- [Requirement]
Output the data below exactly as it is, dropping the pictures from your copy.

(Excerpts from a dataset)
++++
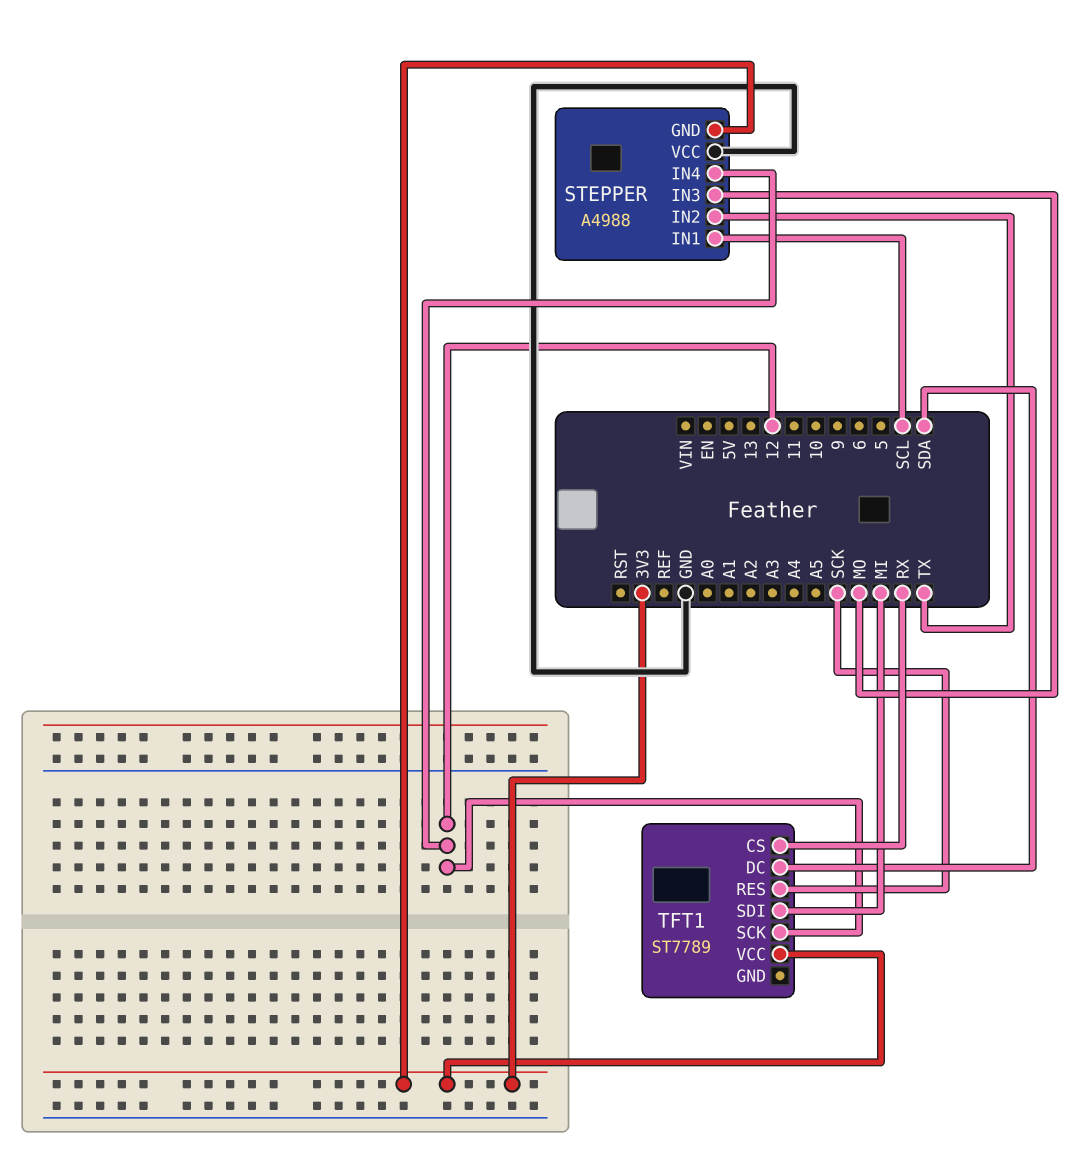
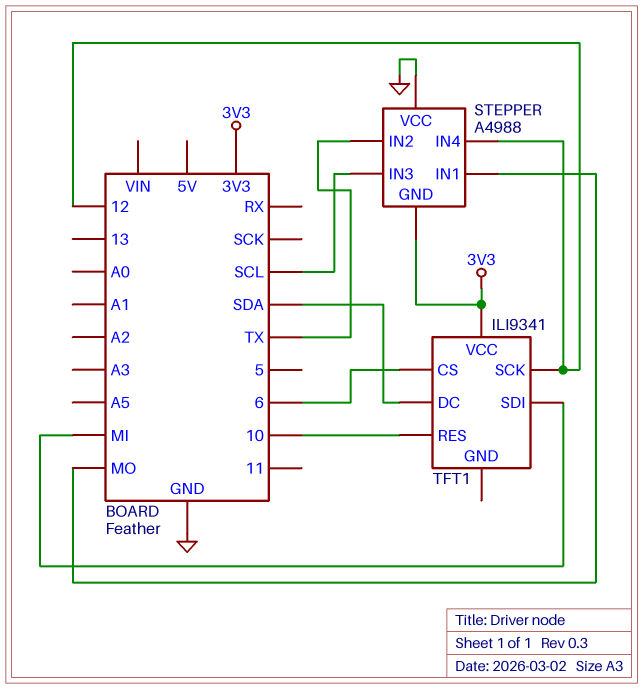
STEPPER pin IN1: SCL -> MO
STEPPER pin IN3: MO -> SCL
TFT1: ST7789 -> ILI9341
TFT1 pin CS: RX -> 6
TFT1 pin RES: SCK -> 10

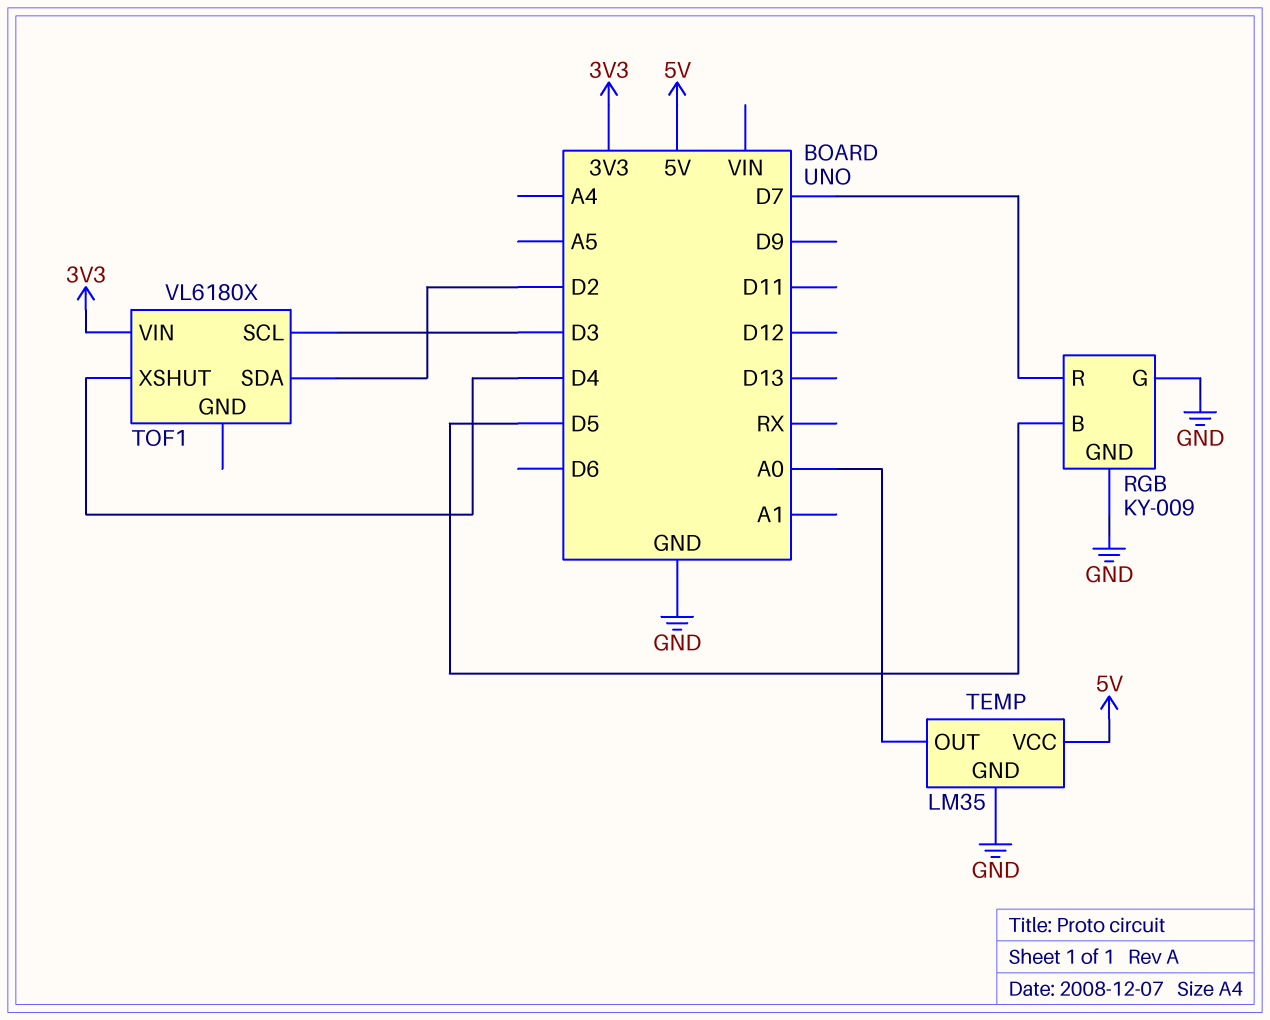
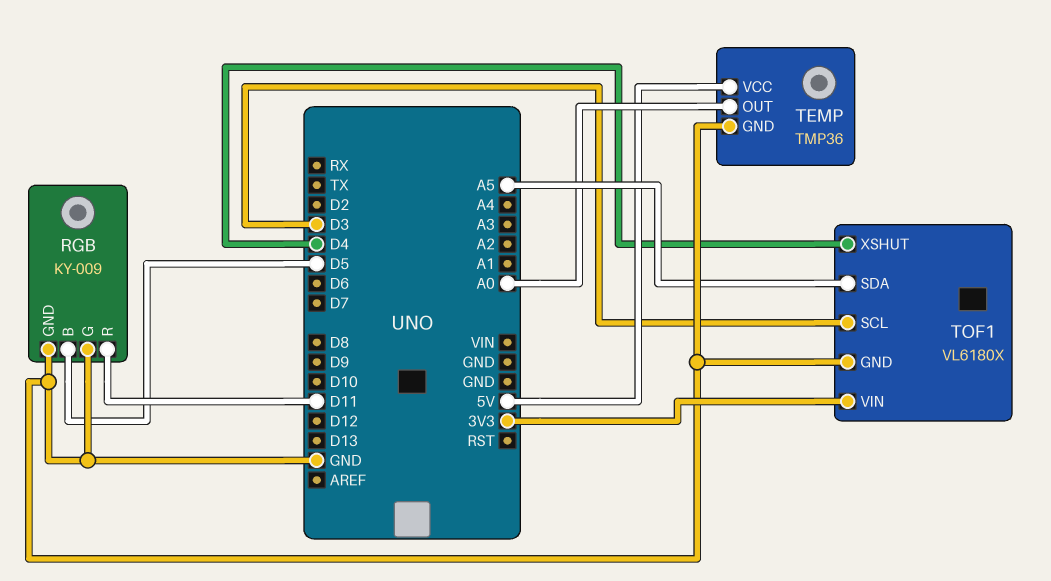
RGB pin R: D7 -> D11
TEMP: LM35 -> TMP36
TOF1 pin GND: none -> GND
TOF1 pin SDA: D2 -> A5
++++
- [Response to the task]
STEPPER pin IN1: SCL -> MO
STEPPER pin IN3: MO -> SCL
TFT1: ST7789 -> ILI9341
TFT1 pin CS: RX -> 6
TFT1 pin RES: SCK -> 10

RGB pin R: D7 -> D11
TEMP: LM35 -> TMP36
TOF1 pin GND: none -> GND
TOF1 pin SDA: D2 -> A5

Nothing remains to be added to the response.